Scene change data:
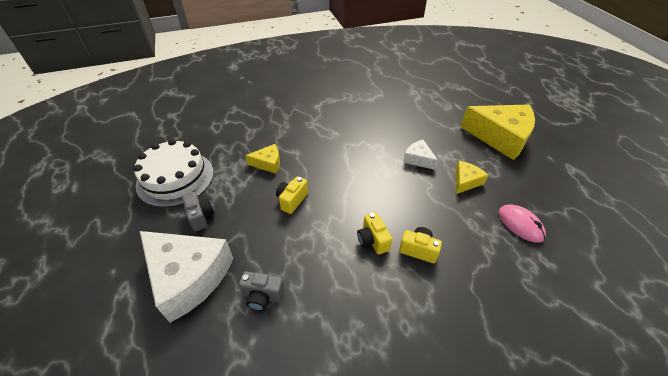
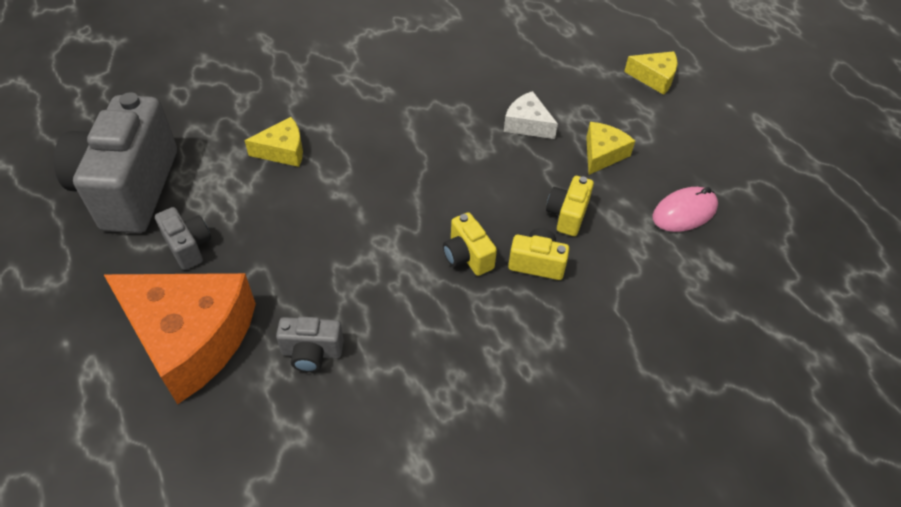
camera: 10 degrees left, 5 degrees up
(175, 178) = (129, 189): white cake -> grey camera
(188, 277) = (190, 338): white cheese -> orange cheese
(292, 200) = (333, 207): yellow camera -> yellow camera (567, 215)
(500, 137) = (654, 78): yellow cheese -> yellow cheese, size x0.48
(520, 224) = (684, 212): pink mouse -> pink mouse turned 75 degrees counterclockwise

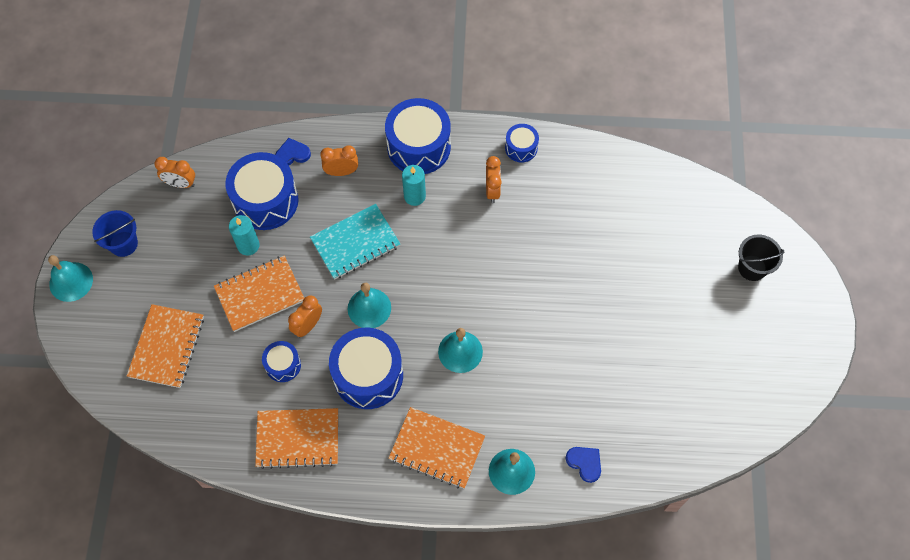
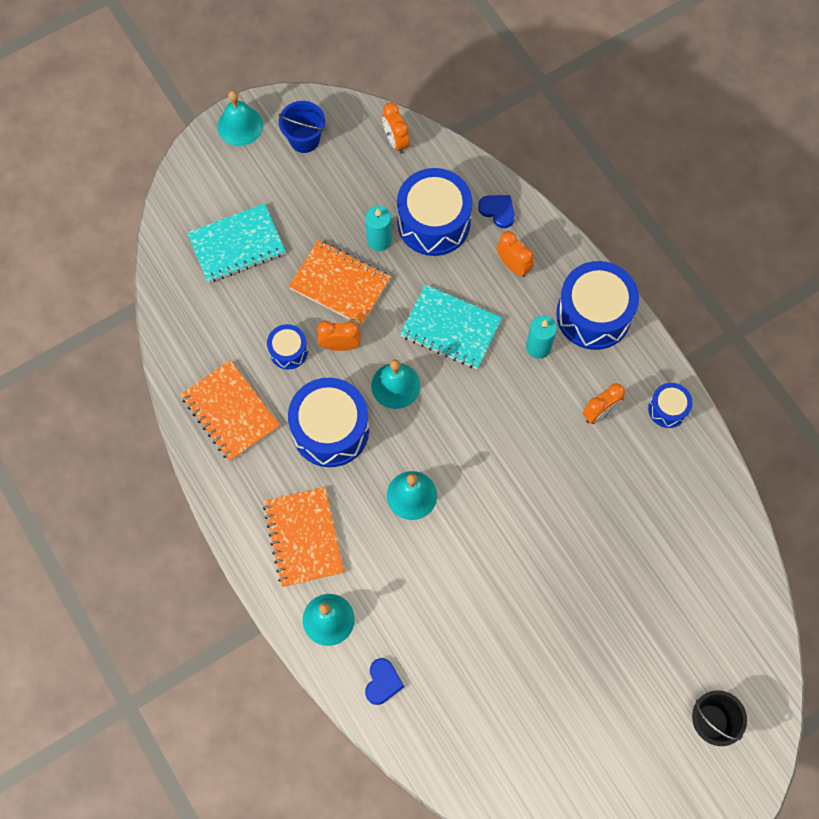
camera: 55 degrees right, 5 degrees up
(167, 347) = (237, 245): orange notebook -> turquoise notebook

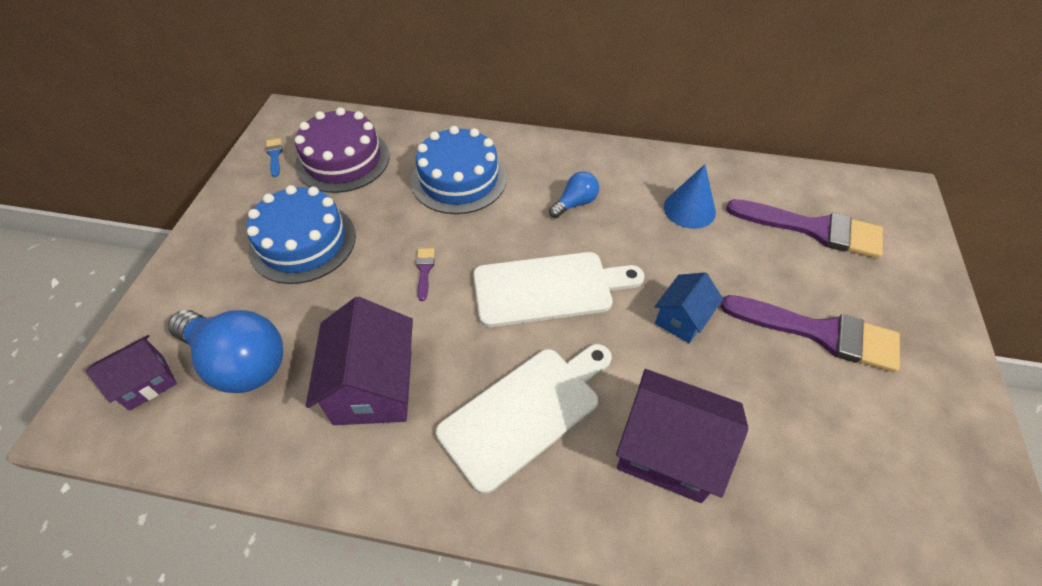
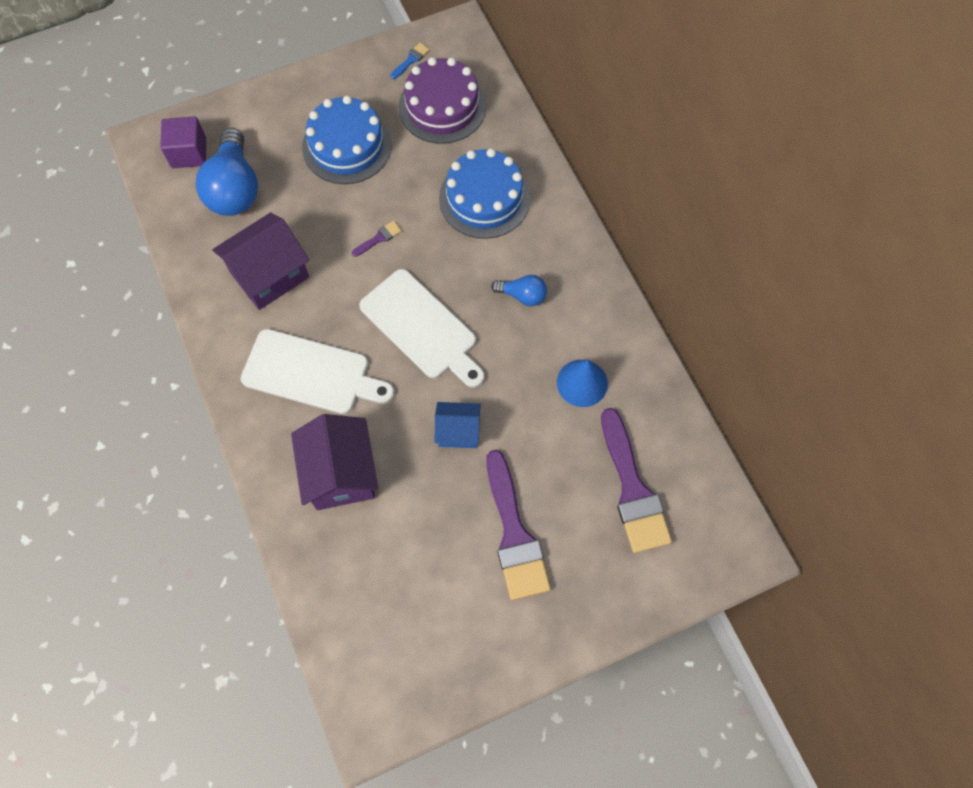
camera: 55 degrees right, 15 degrees up
(147, 382) = (189, 153): purple house -> purple cube

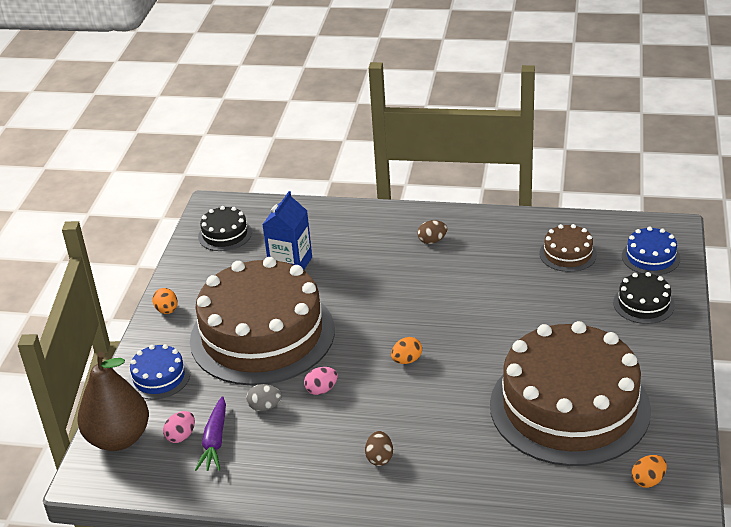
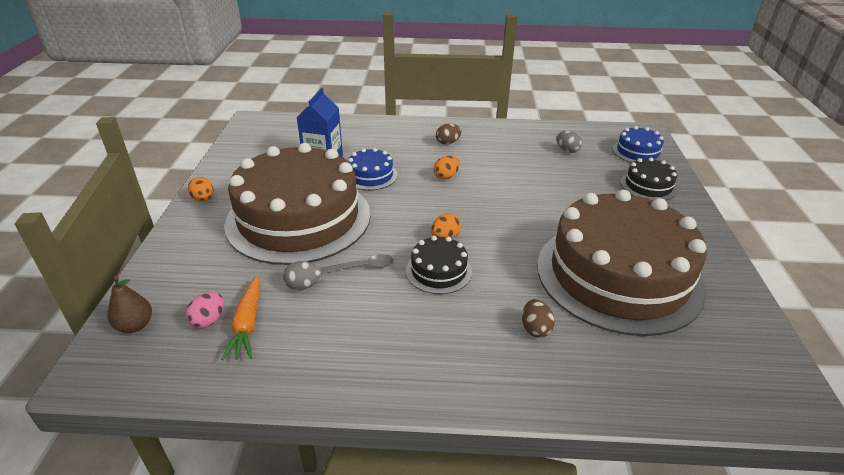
camera: 10 degrees left, 0 degrees up
(119, 438) = (135, 325): brown pear -> brown pear, size x0.50
(159, 377) = (189, 260): blue cake -> blue cake (370, 175)
(215, 441) = (247, 324): purple carrot -> orange carrot
(225, 234) = (262, 140): black cake -> black cake (438, 271)
(321, 390) = (363, 267): pink egg -> grey spoon
(379, 458) = (435, 336): brown egg -> brown egg (535, 329)
(568, 254) = (567, 150): brown cake -> grey egg
(648, 480) = (732, 348): orange egg -> orange egg (446, 176)

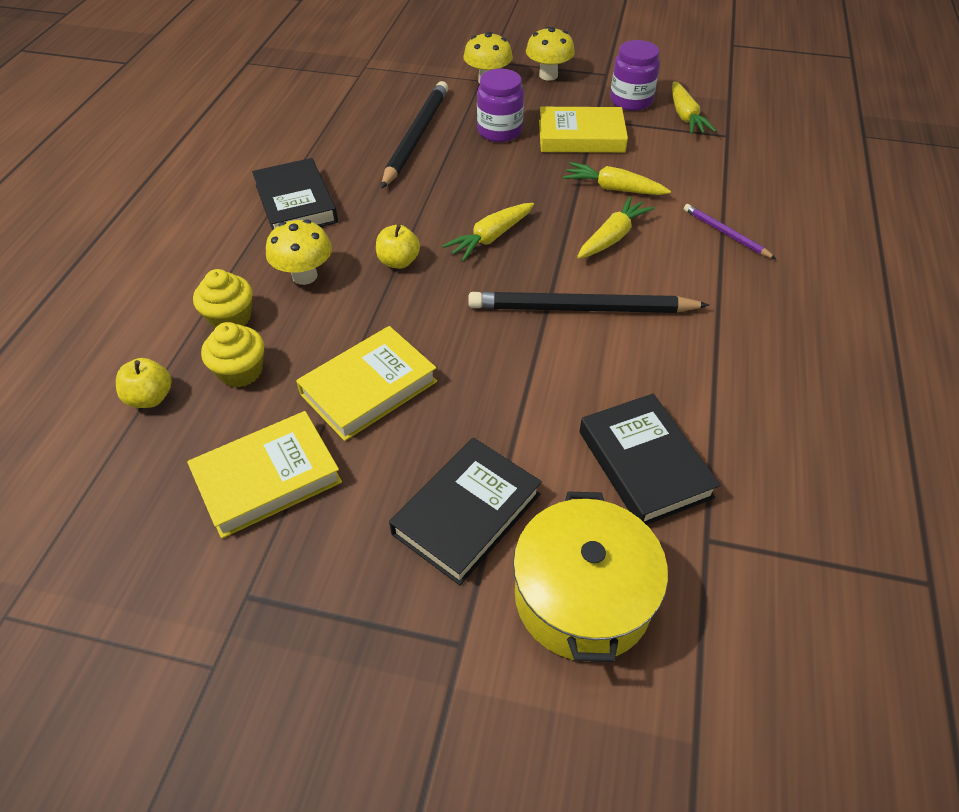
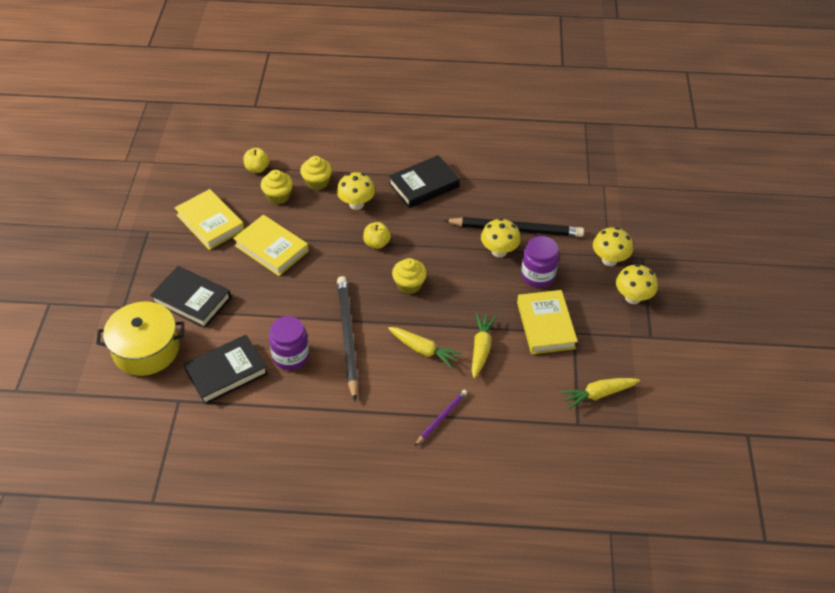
camera: 80 degrees right, 0 degrees up
(450, 154) = (499, 251): none -> yellow mushroom
(490, 238) = (409, 284): yellow carrot -> yellow cupcake
(631, 101) = (611, 355): purple jar -> purple jar (291, 356)

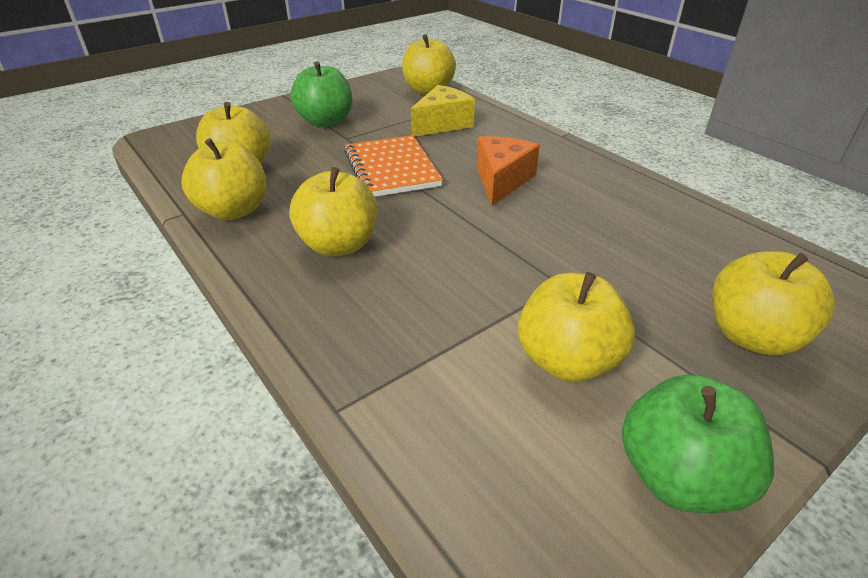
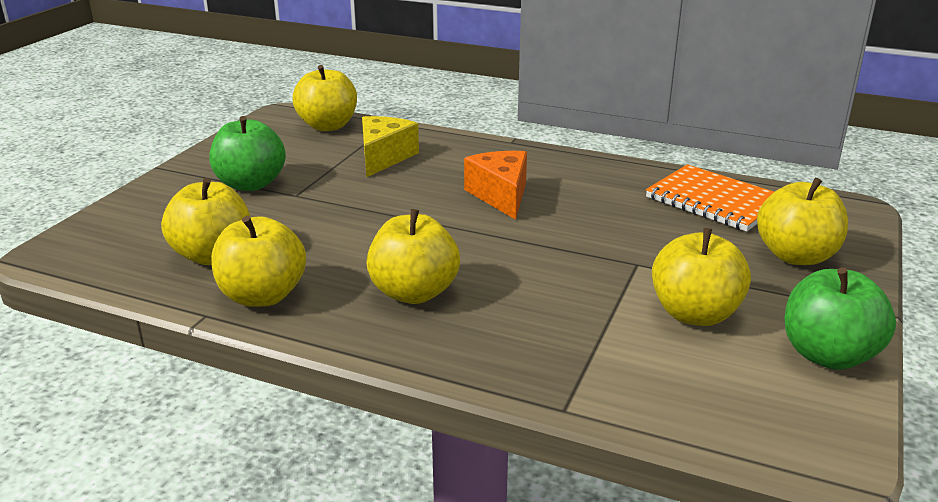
camera: 30 degrees left, 10 degrees down
(391, 169) = (382, 212): orange notebook -> orange notebook (714, 201)

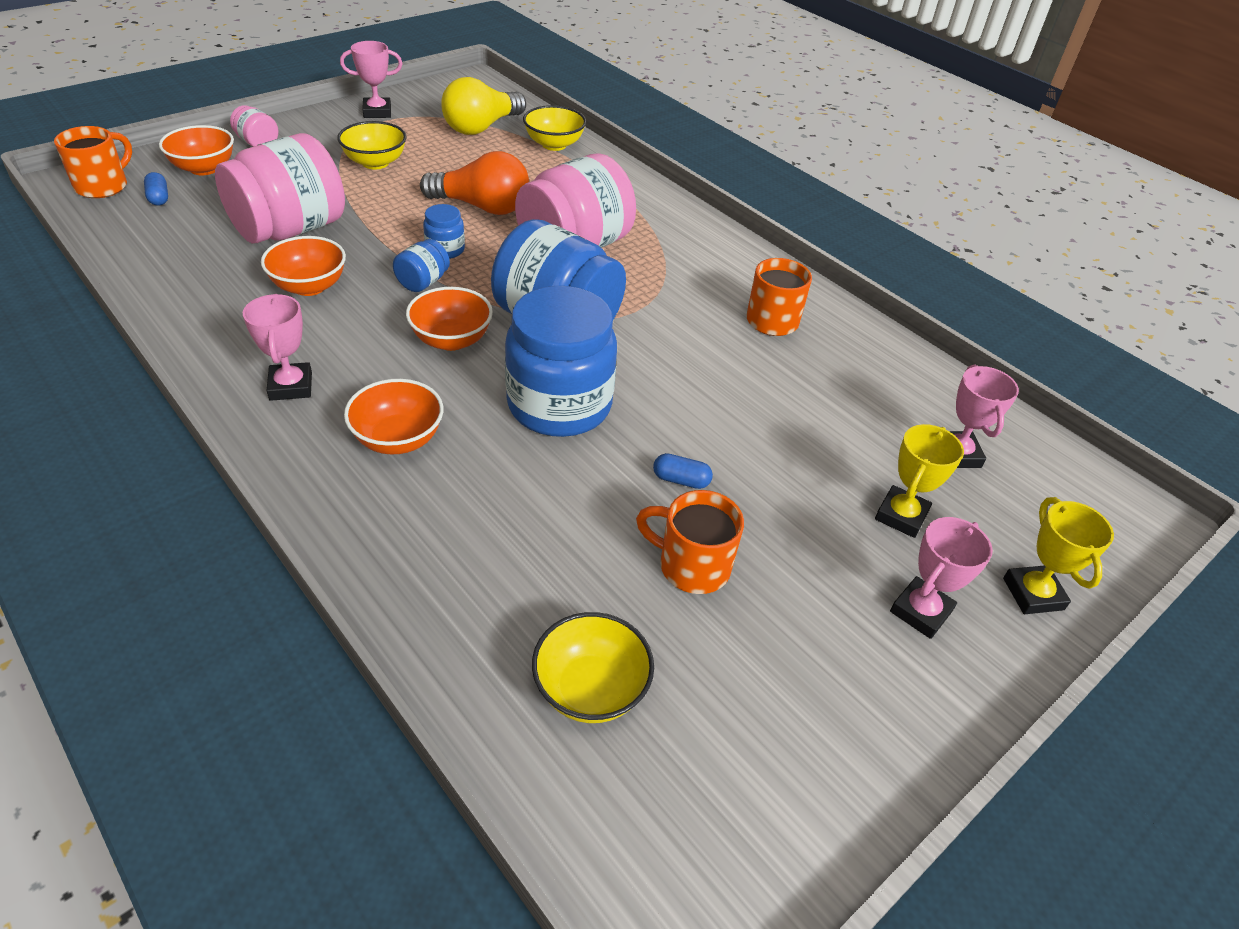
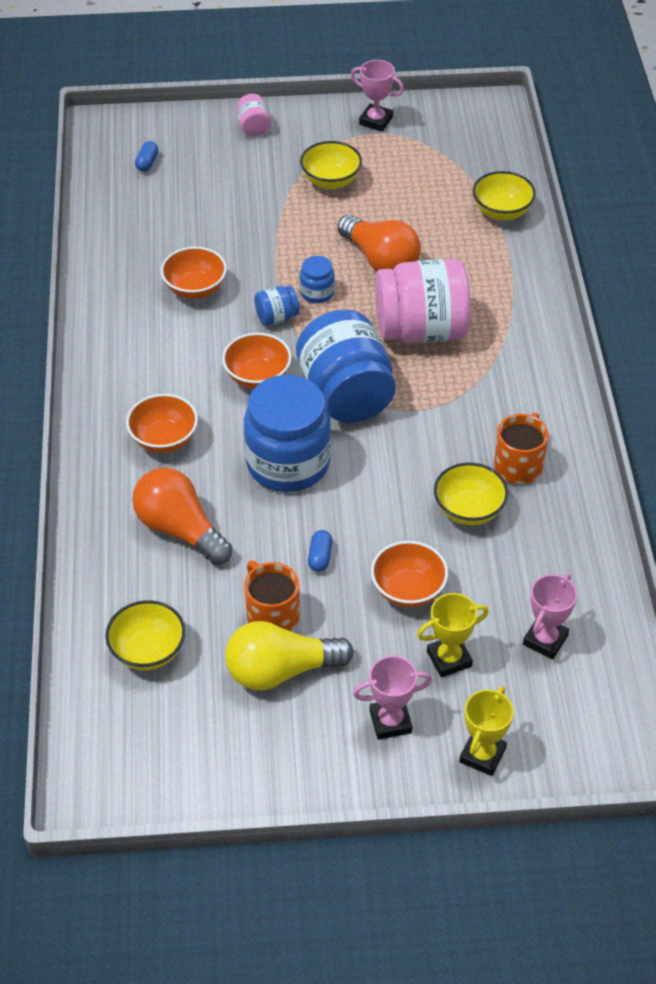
camera: 40 degrees right, 5 degrees up
(103, 186) = (117, 137): orange mug -> none
(204, 168) = (197, 142): orange bowl -> orange bowl (408, 590)
(290, 229) = (218, 229): pink jar -> none
(291, 386) = (127, 369): pink trophy -> none
(482, 127) = (453, 169): yellow light bulb -> yellow light bulb (281, 670)
(502, 525) = (180, 529): none -> orange light bulb
(681, 480) = (320, 557): blue capsule -> blue capsule turned 45 degrees clockwise
(770, 373) = (468, 510): none -> yellow bowl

YOUR GOAL: Look above for the line with "(225, 234) = (262, 140): black" and the line with "(391, 169) = (382, 212): orange", then copy them and all lines in between exactly as written, and only those, without any pictures.

EXERCISE RESULT:
(225, 234) = (262, 140): black cake -> black cake (438, 271)
(321, 390) = (363, 267): pink egg -> grey spoon
(379, 458) = (435, 336): brown egg -> brown egg (535, 329)
(568, 254) = (567, 150): brown cake -> grey egg
(648, 480) = (732, 348): orange egg -> orange egg (446, 176)

camera: 80 degrees right, 0 degrees up
(450, 154) = (499, 251): none -> yellow mushroom
(490, 238) = (409, 284): yellow carrot -> yellow cupcake
(631, 101) = (611, 355): purple jar -> purple jar (291, 356)

camera: 30 degrees left, 10 degrees down
(391, 169) = (382, 212): orange notebook -> orange notebook (714, 201)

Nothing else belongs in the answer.